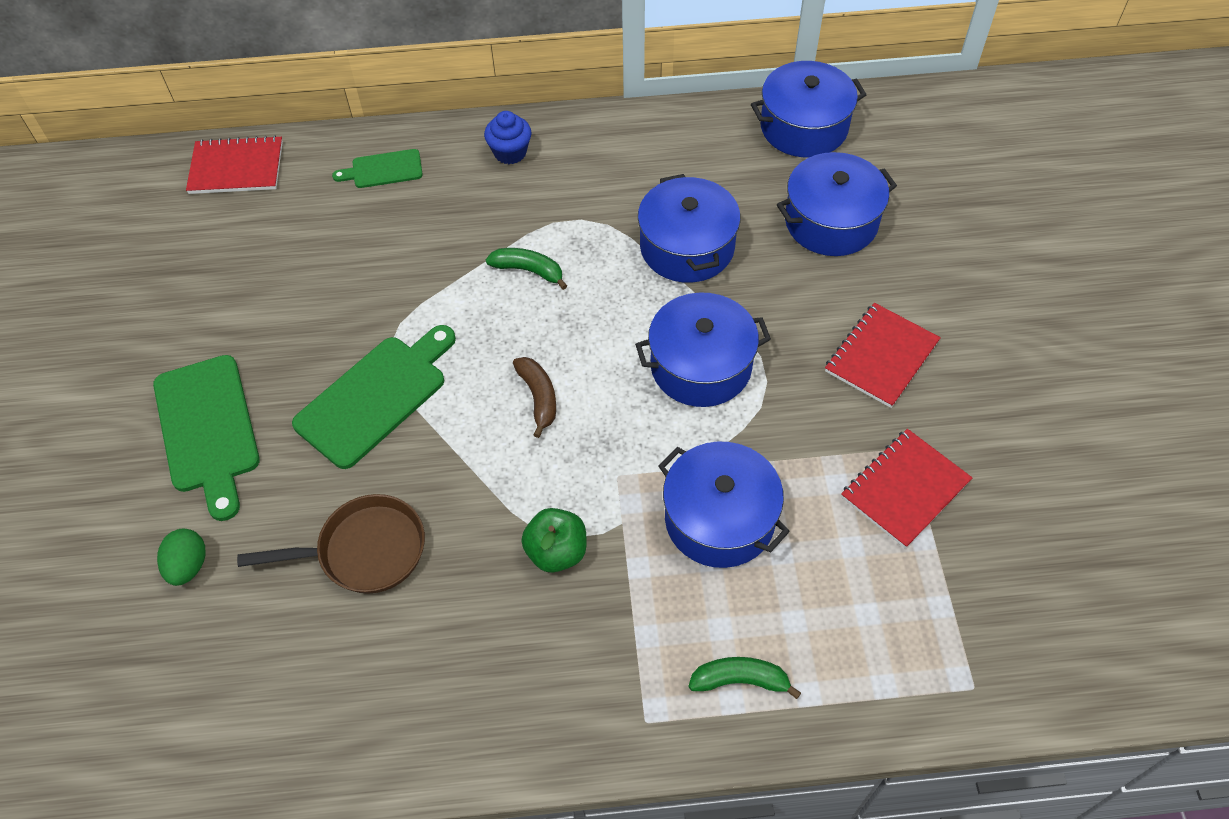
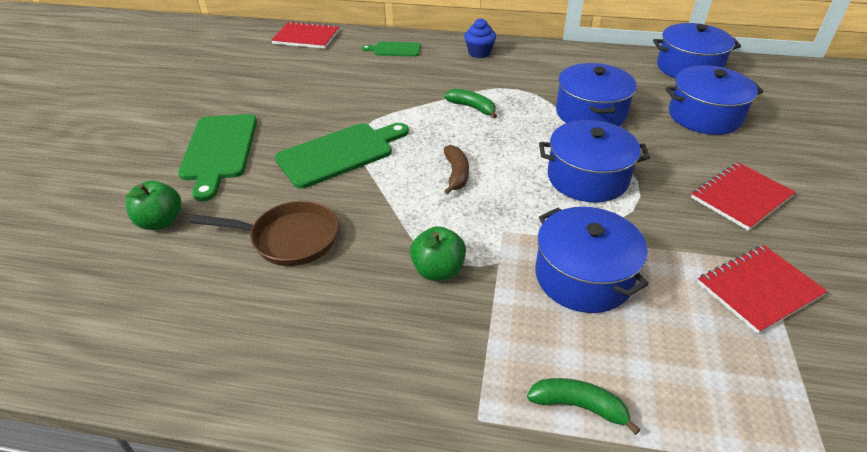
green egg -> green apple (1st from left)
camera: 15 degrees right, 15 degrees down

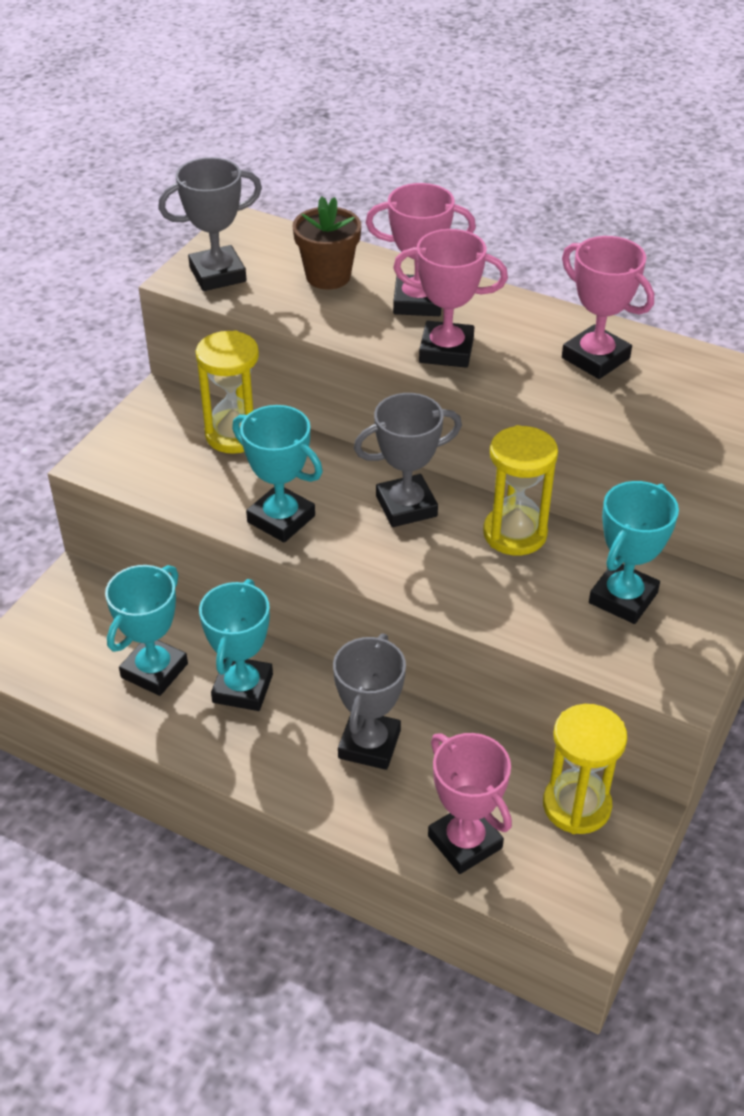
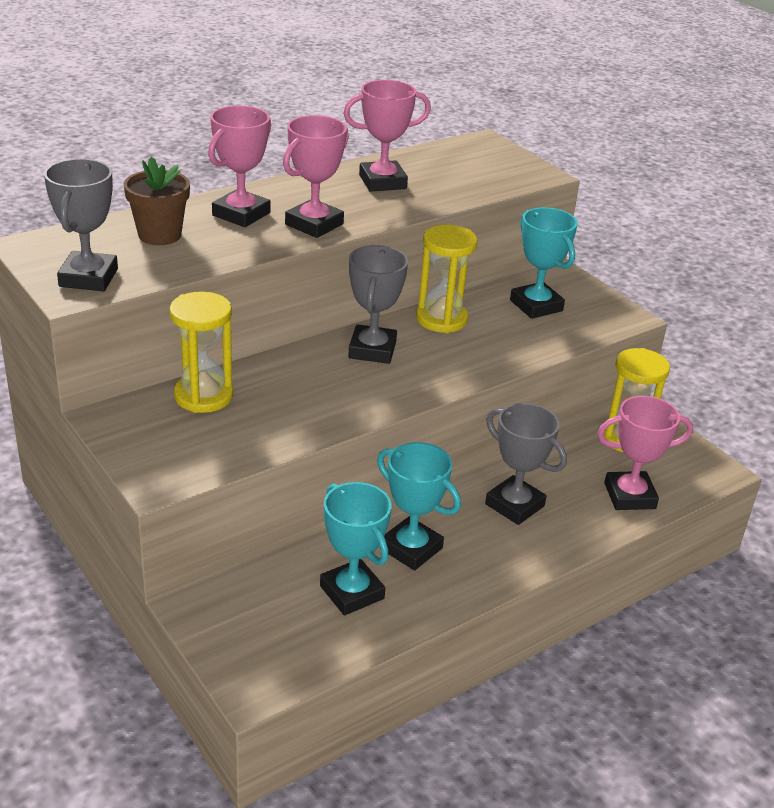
turquoise trophy (3rd from left) -> none
camera: 65 degrees left, 10 degrees down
*****
Problem to work on
All of the data above should be transcribed verbatim, with pictures omitted.

Answer to this exercise
green egg -> green apple (1st from left)
camera: 15 degrees right, 15 degrees down

turquoise trophy (3rd from left) -> none
camera: 65 degrees left, 10 degrees down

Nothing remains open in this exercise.